▶ _Description of the task_
From the records below, transcribe only the lines running from the one with "U1 pin MCLR: RESET -> +9V" through the one with "IC101 pin MCLR: ALARM -> none". Keep both of those end lines.

▶ _Entries taken from a collection_

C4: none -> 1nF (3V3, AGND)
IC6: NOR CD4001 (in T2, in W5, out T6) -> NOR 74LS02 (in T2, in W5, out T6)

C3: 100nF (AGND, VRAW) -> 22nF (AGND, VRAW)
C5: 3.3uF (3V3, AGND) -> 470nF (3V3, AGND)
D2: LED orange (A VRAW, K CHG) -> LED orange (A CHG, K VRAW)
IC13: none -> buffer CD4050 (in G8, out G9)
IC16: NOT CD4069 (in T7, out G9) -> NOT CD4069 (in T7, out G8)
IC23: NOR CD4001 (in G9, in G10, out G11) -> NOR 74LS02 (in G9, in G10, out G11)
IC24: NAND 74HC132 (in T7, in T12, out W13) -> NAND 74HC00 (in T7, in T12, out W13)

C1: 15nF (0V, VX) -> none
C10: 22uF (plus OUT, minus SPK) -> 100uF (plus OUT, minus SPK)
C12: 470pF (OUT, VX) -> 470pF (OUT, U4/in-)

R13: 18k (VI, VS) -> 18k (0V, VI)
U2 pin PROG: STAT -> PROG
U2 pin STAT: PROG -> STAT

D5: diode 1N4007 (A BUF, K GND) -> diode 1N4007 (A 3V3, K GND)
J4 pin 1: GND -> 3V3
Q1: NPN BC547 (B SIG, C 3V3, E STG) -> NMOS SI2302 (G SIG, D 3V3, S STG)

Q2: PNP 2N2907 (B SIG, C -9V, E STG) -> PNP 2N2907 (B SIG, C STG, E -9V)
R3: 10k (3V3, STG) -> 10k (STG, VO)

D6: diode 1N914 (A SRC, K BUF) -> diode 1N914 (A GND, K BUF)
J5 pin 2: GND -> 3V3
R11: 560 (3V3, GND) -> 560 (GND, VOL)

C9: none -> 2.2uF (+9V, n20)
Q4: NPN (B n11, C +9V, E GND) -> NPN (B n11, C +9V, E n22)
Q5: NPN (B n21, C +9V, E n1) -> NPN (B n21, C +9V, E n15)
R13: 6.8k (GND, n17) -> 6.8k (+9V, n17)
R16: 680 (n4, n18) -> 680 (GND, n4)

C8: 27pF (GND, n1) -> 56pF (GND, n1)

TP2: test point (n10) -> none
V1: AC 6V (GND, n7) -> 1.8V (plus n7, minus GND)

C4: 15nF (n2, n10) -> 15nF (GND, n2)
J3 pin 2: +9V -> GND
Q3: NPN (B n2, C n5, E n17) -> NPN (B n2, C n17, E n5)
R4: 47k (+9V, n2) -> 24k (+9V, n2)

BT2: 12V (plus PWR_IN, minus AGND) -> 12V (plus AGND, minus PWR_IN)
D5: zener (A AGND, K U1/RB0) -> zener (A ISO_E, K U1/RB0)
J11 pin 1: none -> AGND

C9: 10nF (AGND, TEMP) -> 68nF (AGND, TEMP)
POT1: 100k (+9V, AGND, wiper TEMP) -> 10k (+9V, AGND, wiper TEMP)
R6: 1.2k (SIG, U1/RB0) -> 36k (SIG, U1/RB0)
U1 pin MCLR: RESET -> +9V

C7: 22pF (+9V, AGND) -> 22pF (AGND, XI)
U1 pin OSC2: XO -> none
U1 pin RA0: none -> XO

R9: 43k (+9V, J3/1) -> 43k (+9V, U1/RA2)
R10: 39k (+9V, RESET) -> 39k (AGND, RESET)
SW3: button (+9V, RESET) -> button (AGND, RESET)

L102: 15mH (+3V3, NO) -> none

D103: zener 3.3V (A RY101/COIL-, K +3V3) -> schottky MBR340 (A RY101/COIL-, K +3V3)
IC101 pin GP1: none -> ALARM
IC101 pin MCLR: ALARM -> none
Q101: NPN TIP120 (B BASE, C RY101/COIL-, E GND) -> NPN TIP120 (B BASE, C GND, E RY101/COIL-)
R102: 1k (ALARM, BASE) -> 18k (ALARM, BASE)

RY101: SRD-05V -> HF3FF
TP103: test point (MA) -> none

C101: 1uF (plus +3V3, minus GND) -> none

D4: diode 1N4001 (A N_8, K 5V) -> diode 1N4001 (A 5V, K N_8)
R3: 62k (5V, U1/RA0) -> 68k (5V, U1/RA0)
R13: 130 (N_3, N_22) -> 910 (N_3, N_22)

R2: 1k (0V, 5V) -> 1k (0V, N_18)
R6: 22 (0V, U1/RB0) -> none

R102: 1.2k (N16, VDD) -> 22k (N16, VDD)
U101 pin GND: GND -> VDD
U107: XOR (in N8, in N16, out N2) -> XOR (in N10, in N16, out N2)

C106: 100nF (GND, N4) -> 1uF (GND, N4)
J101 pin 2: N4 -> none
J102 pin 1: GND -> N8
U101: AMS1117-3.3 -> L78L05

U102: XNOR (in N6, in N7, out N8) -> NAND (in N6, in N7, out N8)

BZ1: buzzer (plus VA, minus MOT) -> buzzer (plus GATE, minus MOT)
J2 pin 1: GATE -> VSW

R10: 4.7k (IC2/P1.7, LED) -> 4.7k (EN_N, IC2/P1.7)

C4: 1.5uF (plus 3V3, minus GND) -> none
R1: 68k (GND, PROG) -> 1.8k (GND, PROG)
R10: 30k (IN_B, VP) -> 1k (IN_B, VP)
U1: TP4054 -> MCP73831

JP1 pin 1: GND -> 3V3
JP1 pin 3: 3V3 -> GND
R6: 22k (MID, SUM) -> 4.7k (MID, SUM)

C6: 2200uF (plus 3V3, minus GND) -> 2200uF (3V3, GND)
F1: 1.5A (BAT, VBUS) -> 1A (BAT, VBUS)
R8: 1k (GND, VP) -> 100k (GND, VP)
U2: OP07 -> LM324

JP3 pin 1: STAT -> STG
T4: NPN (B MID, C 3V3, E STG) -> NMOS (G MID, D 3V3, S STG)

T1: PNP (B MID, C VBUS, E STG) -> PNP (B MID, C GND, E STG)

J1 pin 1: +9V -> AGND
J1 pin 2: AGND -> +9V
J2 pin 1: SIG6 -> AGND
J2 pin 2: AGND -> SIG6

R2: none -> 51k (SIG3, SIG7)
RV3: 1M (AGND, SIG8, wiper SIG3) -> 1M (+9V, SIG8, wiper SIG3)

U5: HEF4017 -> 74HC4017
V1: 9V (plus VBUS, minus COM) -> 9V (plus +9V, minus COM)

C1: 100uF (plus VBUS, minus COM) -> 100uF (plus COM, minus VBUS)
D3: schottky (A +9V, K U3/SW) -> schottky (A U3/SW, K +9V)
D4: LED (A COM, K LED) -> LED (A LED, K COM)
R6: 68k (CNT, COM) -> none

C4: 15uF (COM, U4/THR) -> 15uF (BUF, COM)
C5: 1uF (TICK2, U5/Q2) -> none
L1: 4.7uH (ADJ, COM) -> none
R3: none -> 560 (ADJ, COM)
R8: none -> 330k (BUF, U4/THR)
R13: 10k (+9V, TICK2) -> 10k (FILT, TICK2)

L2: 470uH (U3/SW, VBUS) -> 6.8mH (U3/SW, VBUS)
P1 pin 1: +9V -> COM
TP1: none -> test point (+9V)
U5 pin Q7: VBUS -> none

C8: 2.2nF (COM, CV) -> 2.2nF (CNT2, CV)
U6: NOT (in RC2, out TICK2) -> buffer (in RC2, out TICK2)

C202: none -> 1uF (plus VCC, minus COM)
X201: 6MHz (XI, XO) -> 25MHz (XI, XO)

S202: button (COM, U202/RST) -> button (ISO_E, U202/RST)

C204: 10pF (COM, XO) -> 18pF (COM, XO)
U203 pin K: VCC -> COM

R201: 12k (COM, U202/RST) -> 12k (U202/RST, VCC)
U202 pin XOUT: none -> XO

▶ _Answer space_
U1 pin MCLR: RESET -> +9V

C7: 22pF (+9V, AGND) -> 22pF (AGND, XI)
U1 pin OSC2: XO -> none
U1 pin RA0: none -> XO

R9: 43k (+9V, J3/1) -> 43k (+9V, U1/RA2)
R10: 39k (+9V, RESET) -> 39k (AGND, RESET)
SW3: button (+9V, RESET) -> button (AGND, RESET)

L102: 15mH (+3V3, NO) -> none

D103: zener 3.3V (A RY101/COIL-, K +3V3) -> schottky MBR340 (A RY101/COIL-, K +3V3)
IC101 pin GP1: none -> ALARM
IC101 pin MCLR: ALARM -> none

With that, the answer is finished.